* **WHAT THIS TASK INVOLVES**: Track down every line below that holds "yellow" and copy it.

* **INPUT RECORDS**:
☆ ☆ ☆ ☆

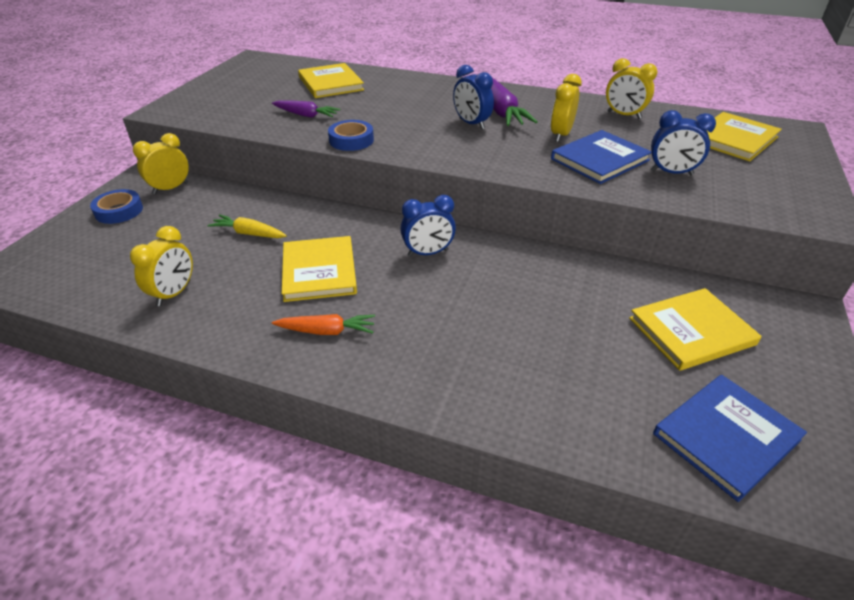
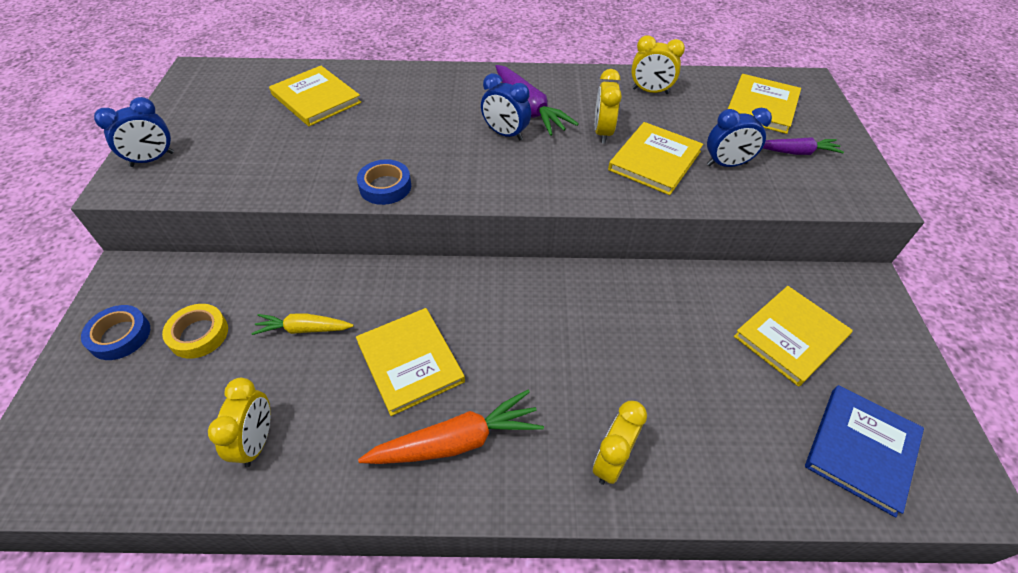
camera: 20 degrees left, 10 degrees up
(170, 188) = (171, 284): yellow clock -> yellow clock (612, 461)
(172, 221) = (199, 334): none -> yellow tape
(306, 115) = (311, 157): purple carrot -> purple carrot (796, 152)
(326, 331) = (456, 442): orange carrot -> orange carrot, size x1.61
(428, 253) = (513, 305): blue clock -> blue clock (152, 159)
(599, 160) = (654, 160): blue book -> yellow book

☆ ☆ ☆ ☆

* **RESULT OF THIS TASK**:
(170, 188) = (171, 284): yellow clock -> yellow clock (612, 461)
(172, 221) = (199, 334): none -> yellow tape
(599, 160) = (654, 160): blue book -> yellow book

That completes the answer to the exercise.